[[ Supplied material open ]]

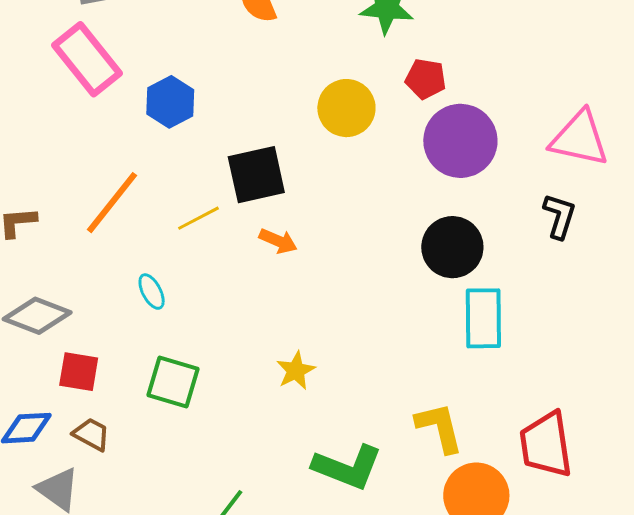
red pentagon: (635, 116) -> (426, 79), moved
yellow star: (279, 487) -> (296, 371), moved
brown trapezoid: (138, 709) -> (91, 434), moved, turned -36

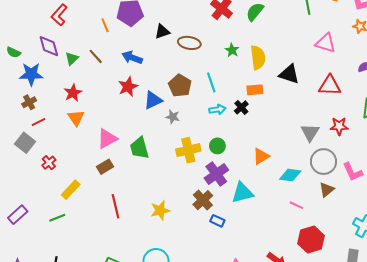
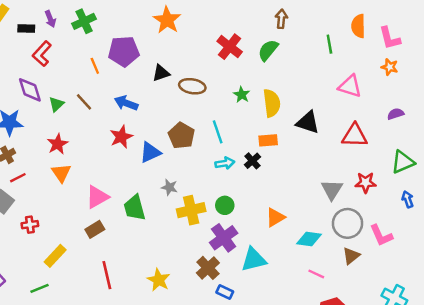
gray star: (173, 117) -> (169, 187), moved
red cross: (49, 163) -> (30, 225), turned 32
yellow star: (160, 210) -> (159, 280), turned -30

[[ Supplied material closed ]]

▸ **Exercise description**:
Transcribe each entry above exactly, apart from the pictures.

▸ **Your response**:
red pentagon: (635, 116) -> (426, 79), moved
yellow star: (279, 487) -> (296, 371), moved
brown trapezoid: (138, 709) -> (91, 434), moved, turned -36

gray star: (173, 117) -> (169, 187), moved
red cross: (49, 163) -> (30, 225), turned 32
yellow star: (160, 210) -> (159, 280), turned -30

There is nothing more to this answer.